▶ **Task prompt**
Find each line in the records below that contains the string "text" and copy those lines out in full.

▶ **Exercise input**
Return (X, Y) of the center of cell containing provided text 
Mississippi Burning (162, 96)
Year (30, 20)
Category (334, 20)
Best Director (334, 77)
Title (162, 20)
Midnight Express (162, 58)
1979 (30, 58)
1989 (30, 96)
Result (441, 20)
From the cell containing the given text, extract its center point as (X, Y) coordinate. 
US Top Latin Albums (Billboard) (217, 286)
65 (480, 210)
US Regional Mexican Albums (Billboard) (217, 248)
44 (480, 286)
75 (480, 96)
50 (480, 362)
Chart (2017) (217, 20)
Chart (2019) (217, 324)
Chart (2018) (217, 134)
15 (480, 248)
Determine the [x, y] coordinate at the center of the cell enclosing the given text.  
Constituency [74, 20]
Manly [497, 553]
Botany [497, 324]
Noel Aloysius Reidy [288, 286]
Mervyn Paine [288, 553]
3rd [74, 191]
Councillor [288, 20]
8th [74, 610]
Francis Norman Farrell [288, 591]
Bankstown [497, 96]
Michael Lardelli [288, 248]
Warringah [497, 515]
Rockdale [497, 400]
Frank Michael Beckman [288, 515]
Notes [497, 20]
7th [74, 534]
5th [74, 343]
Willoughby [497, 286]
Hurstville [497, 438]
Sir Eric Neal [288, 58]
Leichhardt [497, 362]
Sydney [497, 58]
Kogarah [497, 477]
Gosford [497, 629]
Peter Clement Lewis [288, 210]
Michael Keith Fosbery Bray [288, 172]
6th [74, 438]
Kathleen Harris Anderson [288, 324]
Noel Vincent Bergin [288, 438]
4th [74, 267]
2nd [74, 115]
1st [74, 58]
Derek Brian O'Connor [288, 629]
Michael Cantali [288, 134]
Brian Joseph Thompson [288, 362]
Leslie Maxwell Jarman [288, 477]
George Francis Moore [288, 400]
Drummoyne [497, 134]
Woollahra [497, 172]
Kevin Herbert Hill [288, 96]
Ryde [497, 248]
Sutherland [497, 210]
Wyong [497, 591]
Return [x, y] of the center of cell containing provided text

▶ **Output for this task**
Return (X, Y) of the center of cell containing provided text 
From the cell containing the given text, extract its center point as (X, Y) coordinate. 
Determine the [x, y] coordinate at the center of the cell enclosing the given text.  
Return [x, y] of the center of cell containing provided text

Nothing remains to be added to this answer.